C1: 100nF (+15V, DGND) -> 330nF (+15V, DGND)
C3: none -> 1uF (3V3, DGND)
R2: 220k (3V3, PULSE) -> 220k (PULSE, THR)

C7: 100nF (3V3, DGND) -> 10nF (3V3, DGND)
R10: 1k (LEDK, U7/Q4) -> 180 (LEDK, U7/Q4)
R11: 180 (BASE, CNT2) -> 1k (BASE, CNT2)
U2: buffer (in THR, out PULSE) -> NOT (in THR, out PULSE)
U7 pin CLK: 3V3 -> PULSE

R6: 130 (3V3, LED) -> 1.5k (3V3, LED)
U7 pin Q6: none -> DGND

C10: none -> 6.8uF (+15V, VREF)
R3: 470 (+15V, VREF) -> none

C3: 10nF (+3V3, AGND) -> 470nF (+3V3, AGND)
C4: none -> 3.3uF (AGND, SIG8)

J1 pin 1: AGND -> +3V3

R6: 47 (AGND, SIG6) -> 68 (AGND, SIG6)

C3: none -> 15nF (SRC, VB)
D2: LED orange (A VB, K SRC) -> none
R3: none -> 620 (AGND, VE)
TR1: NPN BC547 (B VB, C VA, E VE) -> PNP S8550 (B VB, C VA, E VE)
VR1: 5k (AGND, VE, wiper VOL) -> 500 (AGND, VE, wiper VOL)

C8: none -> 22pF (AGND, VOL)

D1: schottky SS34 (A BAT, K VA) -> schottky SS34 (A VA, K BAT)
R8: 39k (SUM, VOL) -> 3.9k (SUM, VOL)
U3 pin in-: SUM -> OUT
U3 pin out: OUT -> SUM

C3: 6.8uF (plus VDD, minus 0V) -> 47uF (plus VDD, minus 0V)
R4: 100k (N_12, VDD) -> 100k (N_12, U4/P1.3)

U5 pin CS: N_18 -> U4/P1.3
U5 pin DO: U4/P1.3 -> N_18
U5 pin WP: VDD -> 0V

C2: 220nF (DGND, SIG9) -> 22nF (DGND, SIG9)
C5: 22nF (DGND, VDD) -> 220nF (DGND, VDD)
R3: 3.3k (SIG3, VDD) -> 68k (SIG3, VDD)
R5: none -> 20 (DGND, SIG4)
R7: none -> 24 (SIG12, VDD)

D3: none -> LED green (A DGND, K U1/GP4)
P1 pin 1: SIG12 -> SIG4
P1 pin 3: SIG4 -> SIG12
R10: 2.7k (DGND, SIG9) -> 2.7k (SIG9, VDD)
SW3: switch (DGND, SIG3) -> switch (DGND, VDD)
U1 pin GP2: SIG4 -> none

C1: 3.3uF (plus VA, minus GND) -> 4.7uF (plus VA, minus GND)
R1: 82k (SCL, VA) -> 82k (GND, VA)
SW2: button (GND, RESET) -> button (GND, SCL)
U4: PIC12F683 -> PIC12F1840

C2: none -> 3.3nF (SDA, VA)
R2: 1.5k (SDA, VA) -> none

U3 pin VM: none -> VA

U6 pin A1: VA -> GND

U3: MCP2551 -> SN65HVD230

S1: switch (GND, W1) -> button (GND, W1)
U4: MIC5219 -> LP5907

* **Goal of the exercise**
Write out all of the records once more, exactly.

* **Response**
C1: 100nF (+15V, DGND) -> 330nF (+15V, DGND)
C3: none -> 1uF (3V3, DGND)
R2: 220k (3V3, PULSE) -> 220k (PULSE, THR)

C7: 100nF (3V3, DGND) -> 10nF (3V3, DGND)
R10: 1k (LEDK, U7/Q4) -> 180 (LEDK, U7/Q4)
R11: 180 (BASE, CNT2) -> 1k (BASE, CNT2)
U2: buffer (in THR, out PULSE) -> NOT (in THR, out PULSE)
U7 pin CLK: 3V3 -> PULSE

R6: 130 (3V3, LED) -> 1.5k (3V3, LED)
U7 pin Q6: none -> DGND

C10: none -> 6.8uF (+15V, VREF)
R3: 470 (+15V, VREF) -> none

C3: 10nF (+3V3, AGND) -> 470nF (+3V3, AGND)
C4: none -> 3.3uF (AGND, SIG8)

J1 pin 1: AGND -> +3V3

R6: 47 (AGND, SIG6) -> 68 (AGND, SIG6)

C3: none -> 15nF (SRC, VB)
D2: LED orange (A VB, K SRC) -> none
R3: none -> 620 (AGND, VE)
TR1: NPN BC547 (B VB, C VA, E VE) -> PNP S8550 (B VB, C VA, E VE)
VR1: 5k (AGND, VE, wiper VOL) -> 500 (AGND, VE, wiper VOL)

C8: none -> 22pF (AGND, VOL)

D1: schottky SS34 (A BAT, K VA) -> schottky SS34 (A VA, K BAT)
R8: 39k (SUM, VOL) -> 3.9k (SUM, VOL)
U3 pin in-: SUM -> OUT
U3 pin out: OUT -> SUM

C3: 6.8uF (plus VDD, minus 0V) -> 47uF (plus VDD, minus 0V)
R4: 100k (N_12, VDD) -> 100k (N_12, U4/P1.3)

U5 pin CS: N_18 -> U4/P1.3
U5 pin DO: U4/P1.3 -> N_18
U5 pin WP: VDD -> 0V

C2: 220nF (DGND, SIG9) -> 22nF (DGND, SIG9)
C5: 22nF (DGND, VDD) -> 220nF (DGND, VDD)
R3: 3.3k (SIG3, VDD) -> 68k (SIG3, VDD)
R5: none -> 20 (DGND, SIG4)
R7: none -> 24 (SIG12, VDD)

D3: none -> LED green (A DGND, K U1/GP4)
P1 pin 1: SIG12 -> SIG4
P1 pin 3: SIG4 -> SIG12
R10: 2.7k (DGND, SIG9) -> 2.7k (SIG9, VDD)
SW3: switch (DGND, SIG3) -> switch (DGND, VDD)
U1 pin GP2: SIG4 -> none

C1: 3.3uF (plus VA, minus GND) -> 4.7uF (plus VA, minus GND)
R1: 82k (SCL, VA) -> 82k (GND, VA)
SW2: button (GND, RESET) -> button (GND, SCL)
U4: PIC12F683 -> PIC12F1840

C2: none -> 3.3nF (SDA, VA)
R2: 1.5k (SDA, VA) -> none

U3 pin VM: none -> VA

U6 pin A1: VA -> GND

U3: MCP2551 -> SN65HVD230

S1: switch (GND, W1) -> button (GND, W1)
U4: MIC5219 -> LP5907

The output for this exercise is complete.